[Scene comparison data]
§ §

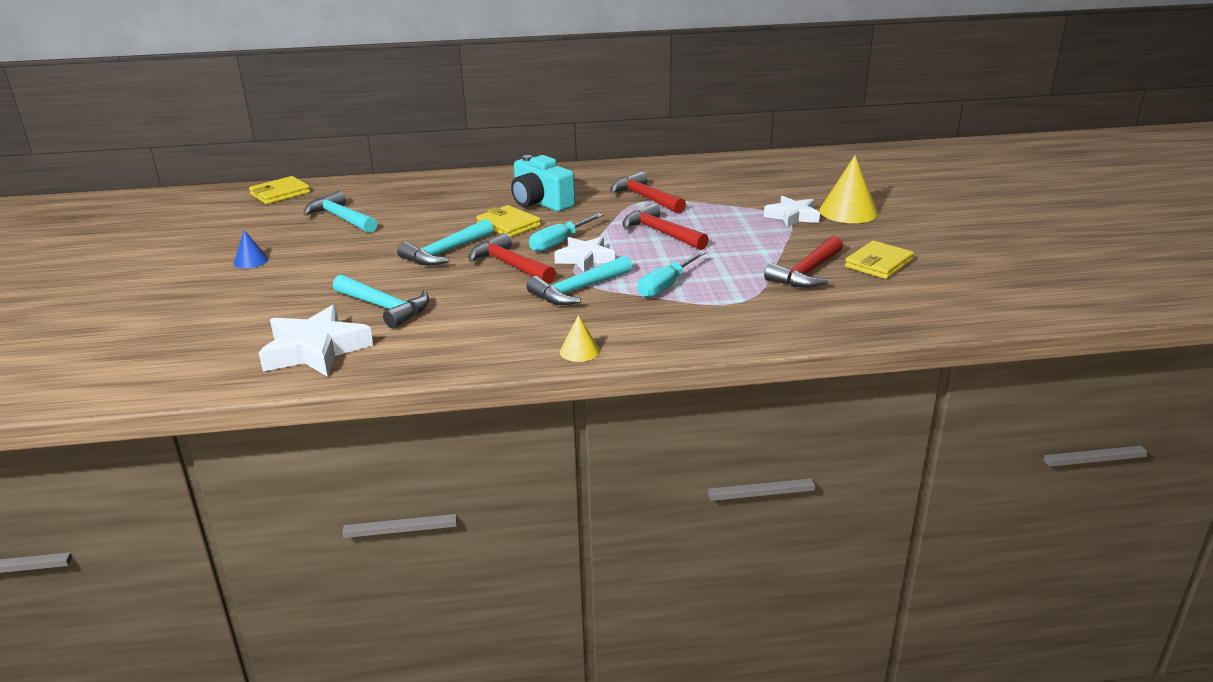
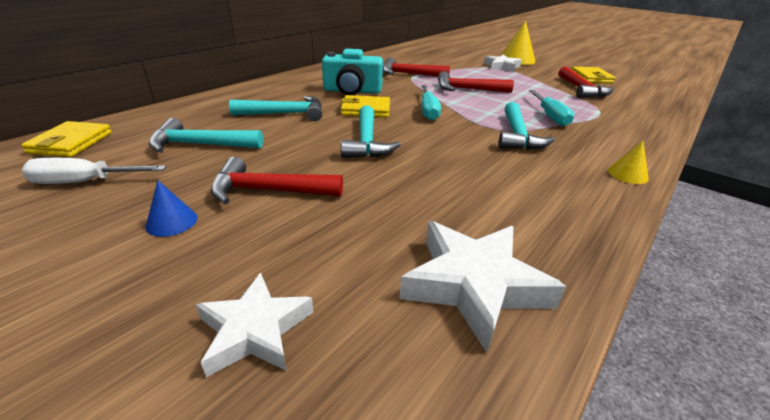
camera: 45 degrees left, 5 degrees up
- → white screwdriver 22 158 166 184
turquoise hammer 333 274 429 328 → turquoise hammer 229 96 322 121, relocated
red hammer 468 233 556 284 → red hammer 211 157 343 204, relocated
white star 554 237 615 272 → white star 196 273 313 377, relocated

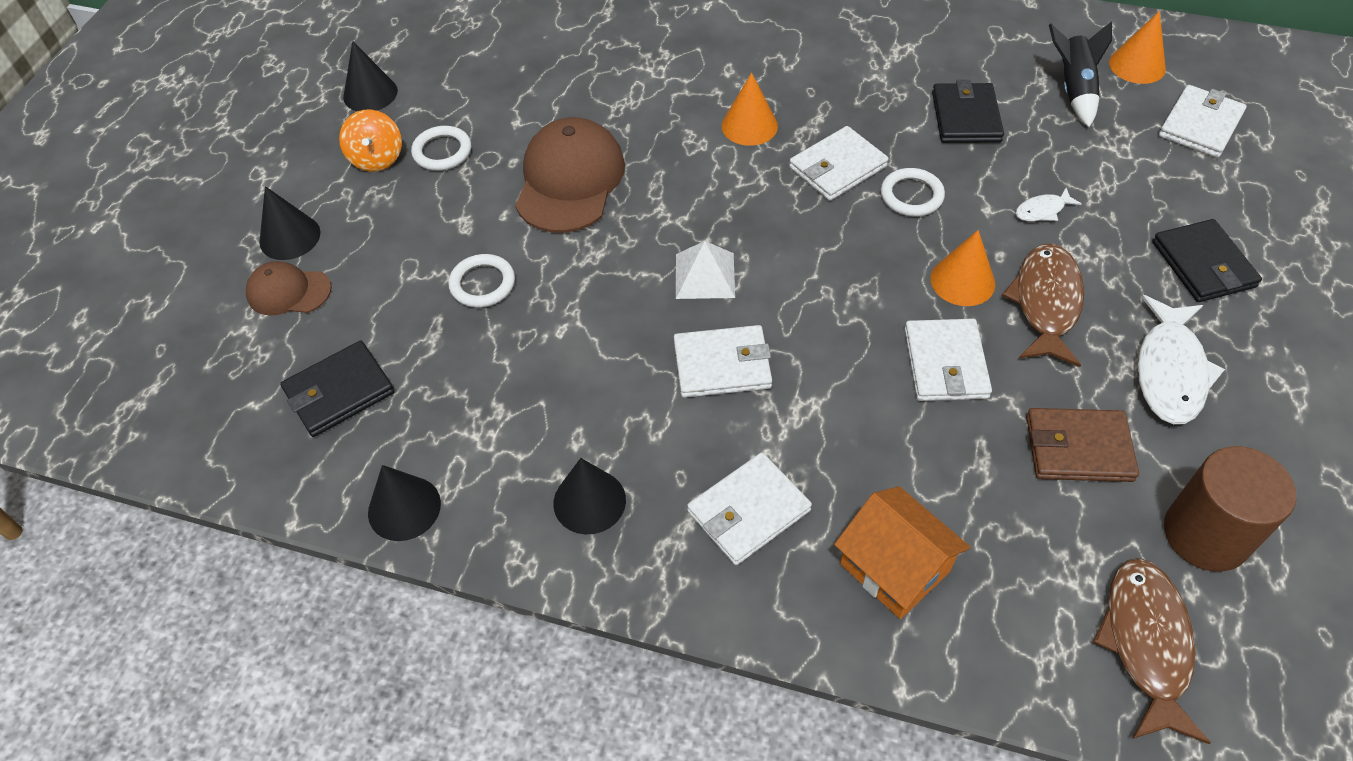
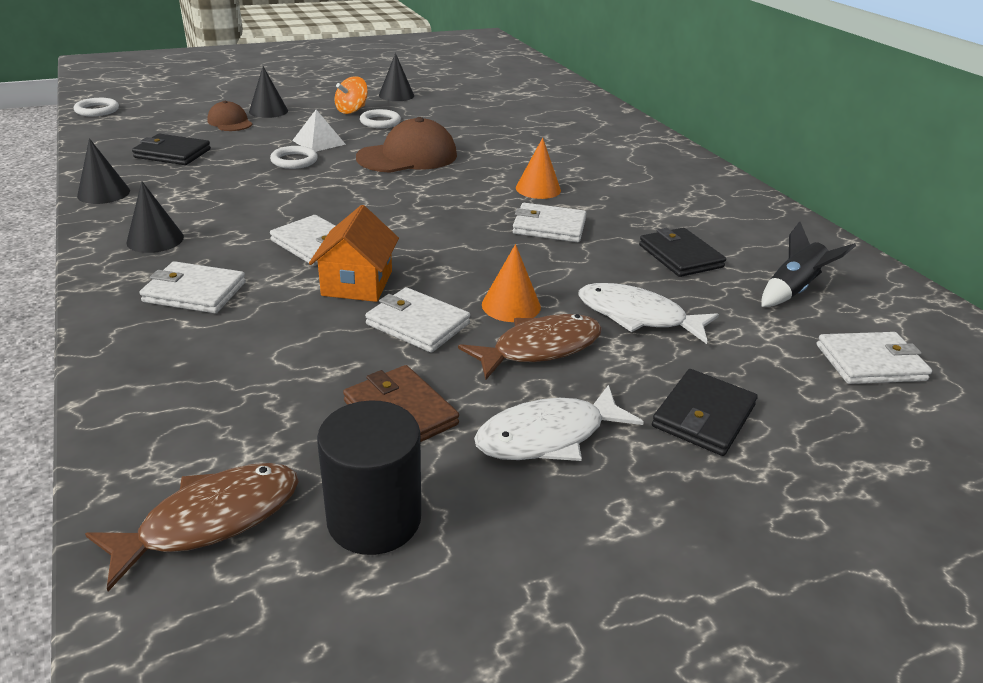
camera: 45 degrees right, 20 degrees down
orange cone 1109 11 1166 84 → -
white pyramid 676 241 735 299 → white pyramid 292 110 346 152, relocated
orange house 834 486 970 619 → orange house 309 205 399 302, relocated
white ring 881 168 945 216 → white ring 74 98 119 116, relocated
brown cylinder 1164 446 1297 572 → black cylinder 317 400 421 555
white wallet 904 319 992 401 → white wallet 365 287 470 353, 75 degrees clockwise
black wallet 932 80 1004 143 → black wallet 639 228 726 277, 75 degrees counterclockwise
white fish 1016 188 1082 221 → white fish 578 283 719 344, x2.06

§ §

Only the text is to be copied: please reproduce the records exactly and drop the pictures.

camera: 45 degrees left, 5 degrees up
- → white screwdriver 22 158 166 184
turquoise hammer 333 274 429 328 → turquoise hammer 229 96 322 121, relocated
red hammer 468 233 556 284 → red hammer 211 157 343 204, relocated
white star 554 237 615 272 → white star 196 273 313 377, relocated

camera: 45 degrees right, 20 degrees down
orange cone 1109 11 1166 84 → -
white pyramid 676 241 735 299 → white pyramid 292 110 346 152, relocated
orange house 834 486 970 619 → orange house 309 205 399 302, relocated
white ring 881 168 945 216 → white ring 74 98 119 116, relocated
brown cylinder 1164 446 1297 572 → black cylinder 317 400 421 555
white wallet 904 319 992 401 → white wallet 365 287 470 353, 75 degrees clockwise
black wallet 932 80 1004 143 → black wallet 639 228 726 277, 75 degrees counterclockwise
white fish 1016 188 1082 221 → white fish 578 283 719 344, x2.06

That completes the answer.